Input material START
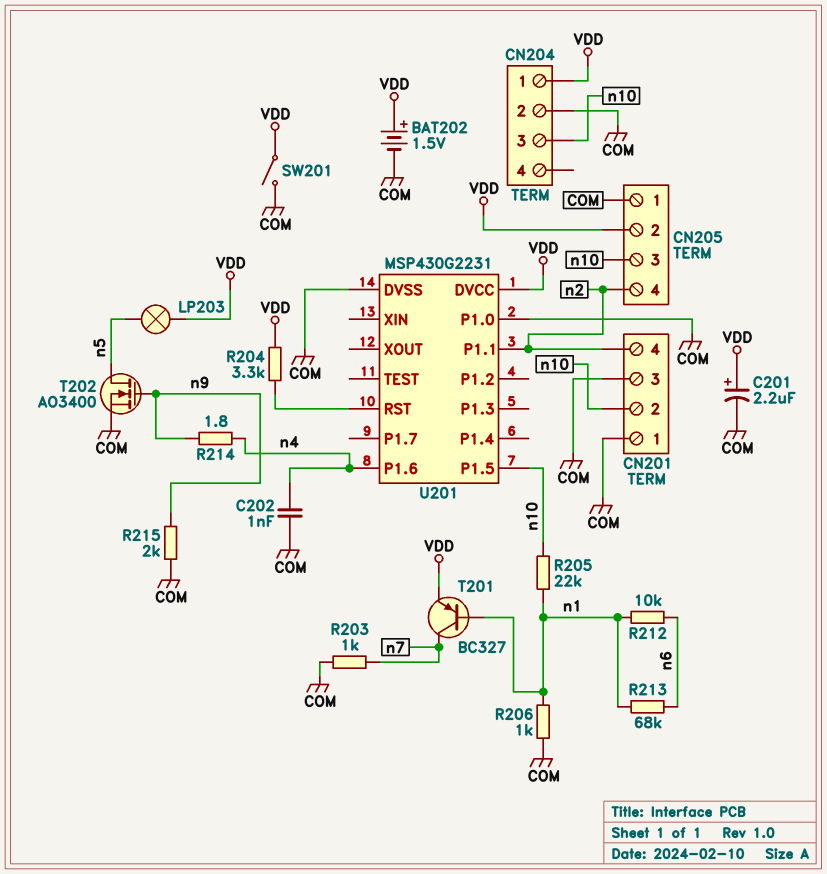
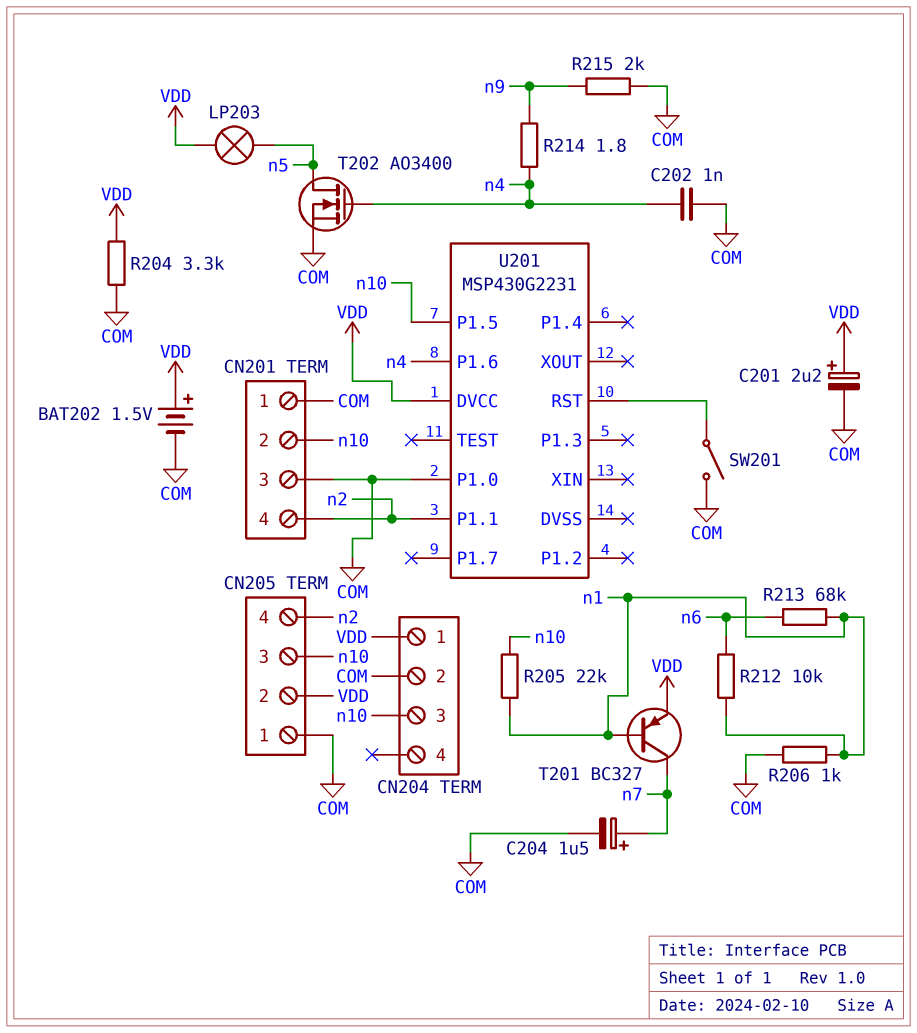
C204: none -> 1.5uF (plus n7, minus COM)
R203: 1k (COM, n7) -> none
R204: 3.3k (U201/RST, VDD) -> 3.3k (COM, VDD)
SW201: switch (COM, VDD) -> switch (COM, U201/RST)
T202: NMOS AO3400 (G n9, D n5, S COM) -> NMOS AO3400 (G n4, D n5, S COM)
U201 pin DVSS: COM -> none

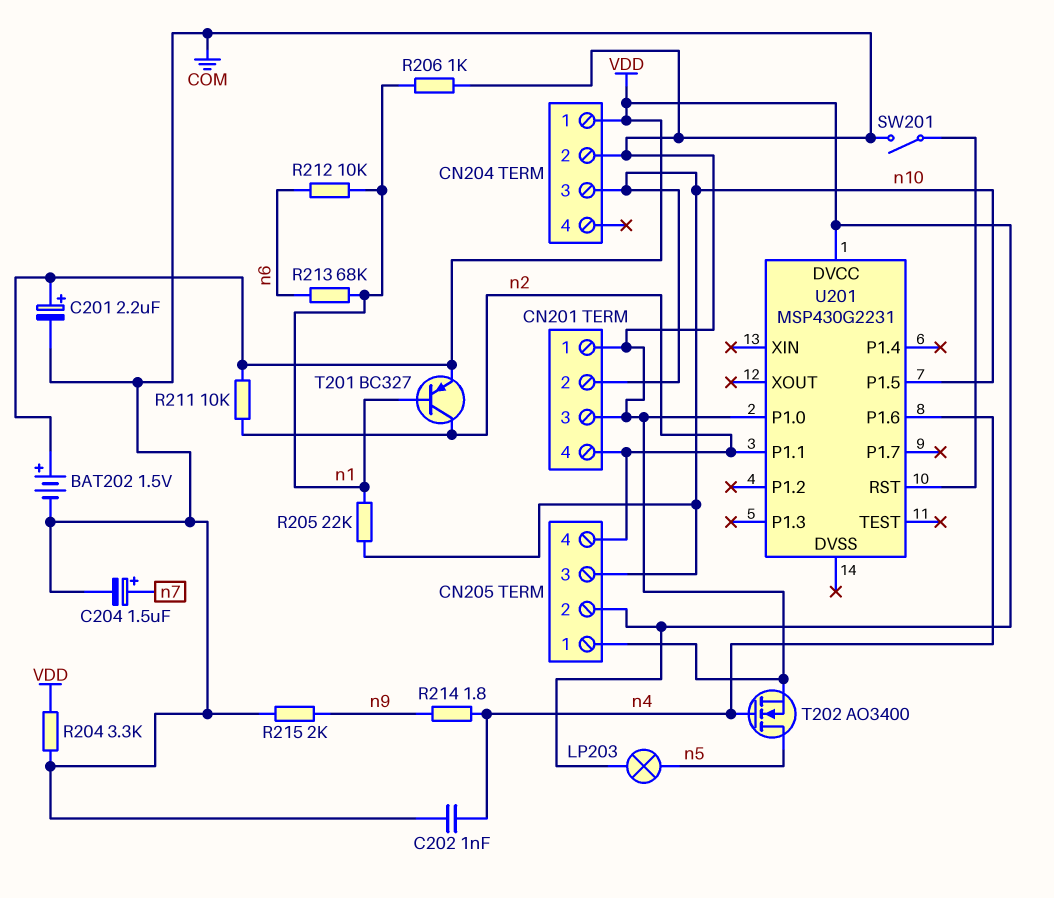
R211: none -> 10k (VDD, n2)
T201: PNP BC327 (B n1, C n7, E VDD) -> PNP BC327 (B n1, C n2, E VDD)

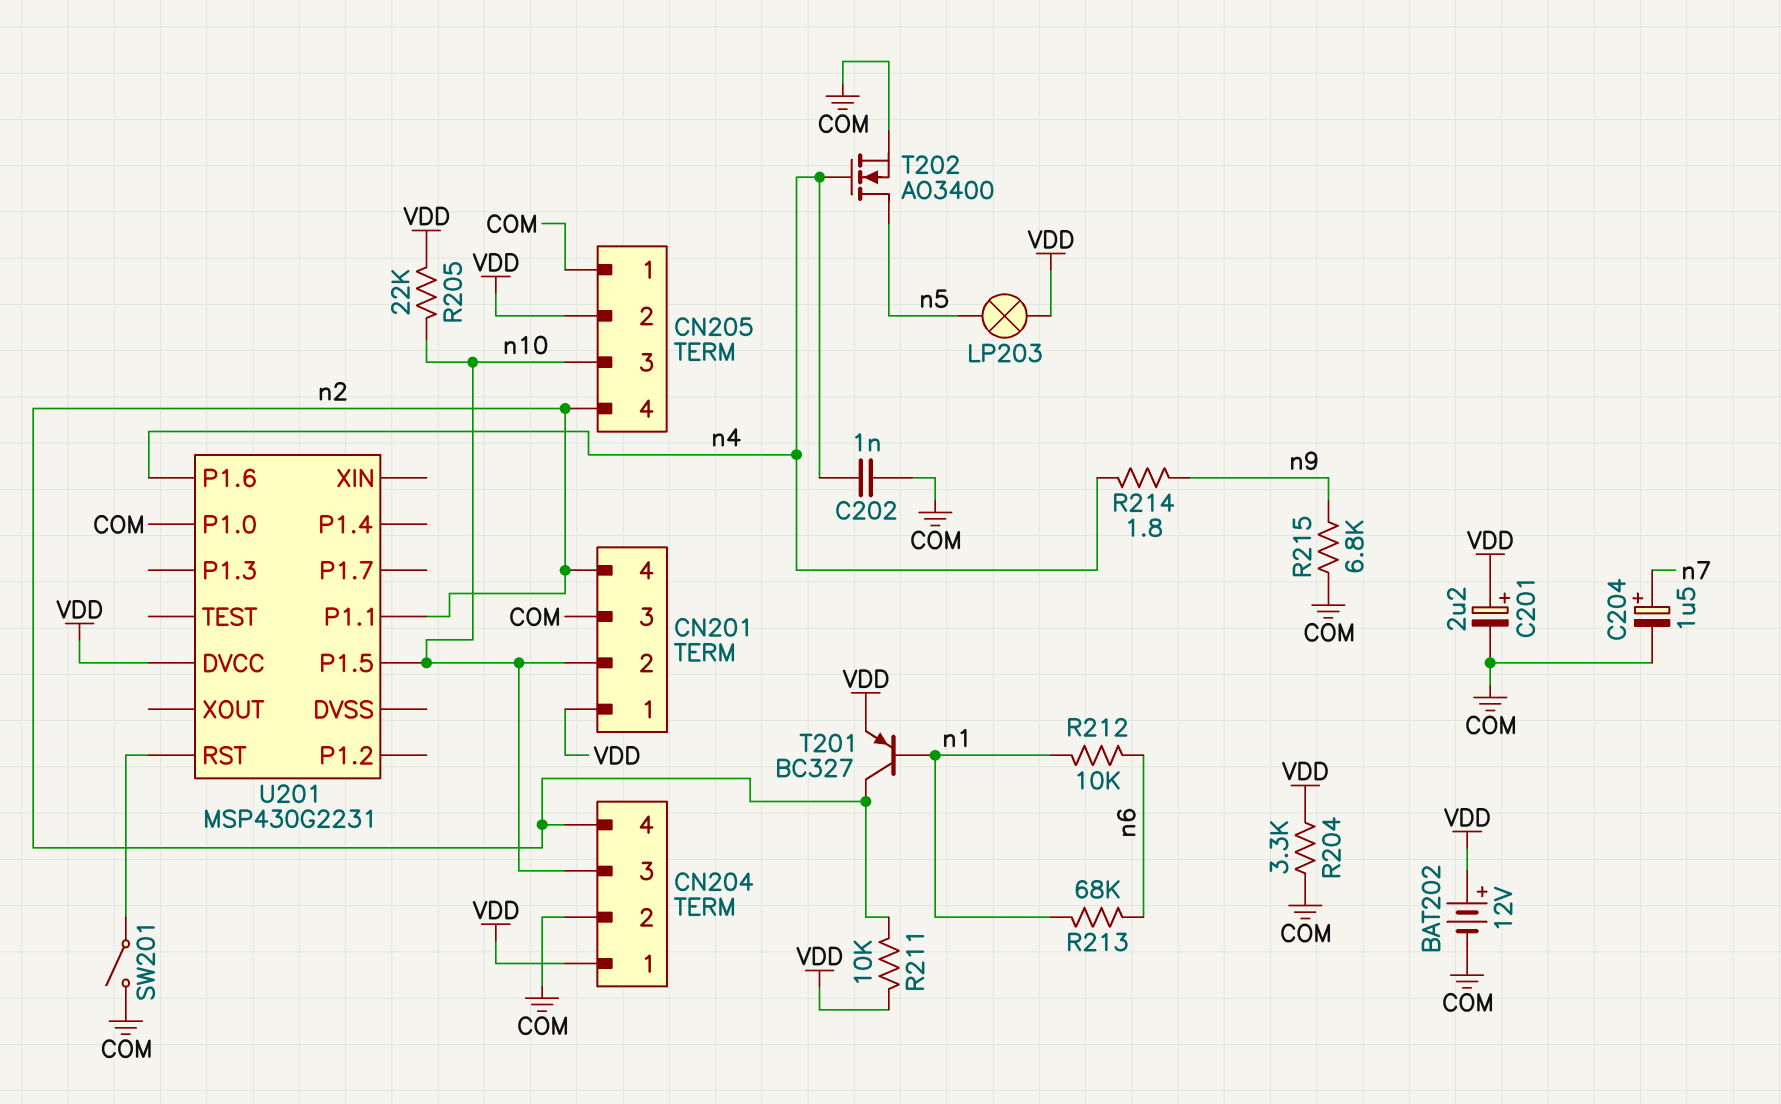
BAT202: 1.5V (plus VDD, minus COM) -> 12V (plus VDD, minus COM)
CN201 pin 1: COM -> VDD
CN204 pin 4: none -> n2
R205: 22k (n1, n10) -> 22k (VDD, n10)
R206: 1k (COM, n1) -> none
R215: 2k (COM, n9) -> 6.8k (COM, n9)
Input material END
What needs to be done => In the copy, include every line of the records exactly and none of the images.

Answer for the task =>
C204: none -> 1.5uF (plus n7, minus COM)
R203: 1k (COM, n7) -> none
R204: 3.3k (U201/RST, VDD) -> 3.3k (COM, VDD)
SW201: switch (COM, VDD) -> switch (COM, U201/RST)
T202: NMOS AO3400 (G n9, D n5, S COM) -> NMOS AO3400 (G n4, D n5, S COM)
U201 pin DVSS: COM -> none

R211: none -> 10k (VDD, n2)
T201: PNP BC327 (B n1, C n7, E VDD) -> PNP BC327 (B n1, C n2, E VDD)

BAT202: 1.5V (plus VDD, minus COM) -> 12V (plus VDD, minus COM)
CN201 pin 1: COM -> VDD
CN204 pin 4: none -> n2
R205: 22k (n1, n10) -> 22k (VDD, n10)
R206: 1k (COM, n1) -> none
R215: 2k (COM, n9) -> 6.8k (COM, n9)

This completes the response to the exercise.